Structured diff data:
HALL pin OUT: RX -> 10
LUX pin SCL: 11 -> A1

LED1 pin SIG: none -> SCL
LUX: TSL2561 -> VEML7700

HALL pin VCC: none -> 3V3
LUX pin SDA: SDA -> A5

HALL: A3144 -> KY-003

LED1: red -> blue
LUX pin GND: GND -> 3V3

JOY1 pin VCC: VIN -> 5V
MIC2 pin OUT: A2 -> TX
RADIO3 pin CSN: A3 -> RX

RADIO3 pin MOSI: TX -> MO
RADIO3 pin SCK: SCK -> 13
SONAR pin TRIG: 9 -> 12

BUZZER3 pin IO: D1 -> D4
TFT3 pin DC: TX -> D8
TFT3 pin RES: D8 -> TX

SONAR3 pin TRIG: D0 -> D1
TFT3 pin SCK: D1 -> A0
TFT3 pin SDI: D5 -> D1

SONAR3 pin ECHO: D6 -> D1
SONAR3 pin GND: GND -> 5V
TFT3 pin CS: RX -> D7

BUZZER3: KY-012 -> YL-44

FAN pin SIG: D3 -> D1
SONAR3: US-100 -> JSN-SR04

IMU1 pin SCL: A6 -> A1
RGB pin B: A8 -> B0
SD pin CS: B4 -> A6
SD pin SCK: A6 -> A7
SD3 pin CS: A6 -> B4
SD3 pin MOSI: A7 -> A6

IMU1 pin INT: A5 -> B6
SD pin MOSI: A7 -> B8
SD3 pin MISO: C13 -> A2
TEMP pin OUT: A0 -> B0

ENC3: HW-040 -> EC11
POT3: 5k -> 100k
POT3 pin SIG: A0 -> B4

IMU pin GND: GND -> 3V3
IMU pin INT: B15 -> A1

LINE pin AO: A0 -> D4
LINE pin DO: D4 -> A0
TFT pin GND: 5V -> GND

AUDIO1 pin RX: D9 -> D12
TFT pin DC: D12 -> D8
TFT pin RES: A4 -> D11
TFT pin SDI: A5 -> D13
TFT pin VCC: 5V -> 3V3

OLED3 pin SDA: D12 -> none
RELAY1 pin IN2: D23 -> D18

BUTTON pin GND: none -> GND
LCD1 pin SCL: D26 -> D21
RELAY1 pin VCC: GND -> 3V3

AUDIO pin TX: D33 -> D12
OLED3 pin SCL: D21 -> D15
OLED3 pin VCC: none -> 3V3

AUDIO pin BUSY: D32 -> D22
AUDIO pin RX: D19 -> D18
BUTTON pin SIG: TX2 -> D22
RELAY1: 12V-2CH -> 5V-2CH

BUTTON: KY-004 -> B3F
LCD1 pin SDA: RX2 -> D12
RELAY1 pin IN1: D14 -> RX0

• Task:
Copy each entry exactly, with nothing added or dropped.

• Exercise result:
HALL pin OUT: RX -> 10
LUX pin SCL: 11 -> A1

LED1 pin SIG: none -> SCL
LUX: TSL2561 -> VEML7700

HALL pin VCC: none -> 3V3
LUX pin SDA: SDA -> A5

HALL: A3144 -> KY-003

LED1: red -> blue
LUX pin GND: GND -> 3V3

JOY1 pin VCC: VIN -> 5V
MIC2 pin OUT: A2 -> TX
RADIO3 pin CSN: A3 -> RX

RADIO3 pin MOSI: TX -> MO
RADIO3 pin SCK: SCK -> 13
SONAR pin TRIG: 9 -> 12

BUZZER3 pin IO: D1 -> D4
TFT3 pin DC: TX -> D8
TFT3 pin RES: D8 -> TX

SONAR3 pin TRIG: D0 -> D1
TFT3 pin SCK: D1 -> A0
TFT3 pin SDI: D5 -> D1

SONAR3 pin ECHO: D6 -> D1
SONAR3 pin GND: GND -> 5V
TFT3 pin CS: RX -> D7

BUZZER3: KY-012 -> YL-44

FAN pin SIG: D3 -> D1
SONAR3: US-100 -> JSN-SR04

IMU1 pin SCL: A6 -> A1
RGB pin B: A8 -> B0
SD pin CS: B4 -> A6
SD pin SCK: A6 -> A7
SD3 pin CS: A6 -> B4
SD3 pin MOSI: A7 -> A6

IMU1 pin INT: A5 -> B6
SD pin MOSI: A7 -> B8
SD3 pin MISO: C13 -> A2
TEMP pin OUT: A0 -> B0

ENC3: HW-040 -> EC11
POT3: 5k -> 100k
POT3 pin SIG: A0 -> B4

IMU pin GND: GND -> 3V3
IMU pin INT: B15 -> A1

LINE pin AO: A0 -> D4
LINE pin DO: D4 -> A0
TFT pin GND: 5V -> GND

AUDIO1 pin RX: D9 -> D12
TFT pin DC: D12 -> D8
TFT pin RES: A4 -> D11
TFT pin SDI: A5 -> D13
TFT pin VCC: 5V -> 3V3

OLED3 pin SDA: D12 -> none
RELAY1 pin IN2: D23 -> D18

BUTTON pin GND: none -> GND
LCD1 pin SCL: D26 -> D21
RELAY1 pin VCC: GND -> 3V3

AUDIO pin TX: D33 -> D12
OLED3 pin SCL: D21 -> D15
OLED3 pin VCC: none -> 3V3

AUDIO pin BUSY: D32 -> D22
AUDIO pin RX: D19 -> D18
BUTTON pin SIG: TX2 -> D22
RELAY1: 12V-2CH -> 5V-2CH

BUTTON: KY-004 -> B3F
LCD1 pin SDA: RX2 -> D12
RELAY1 pin IN1: D14 -> RX0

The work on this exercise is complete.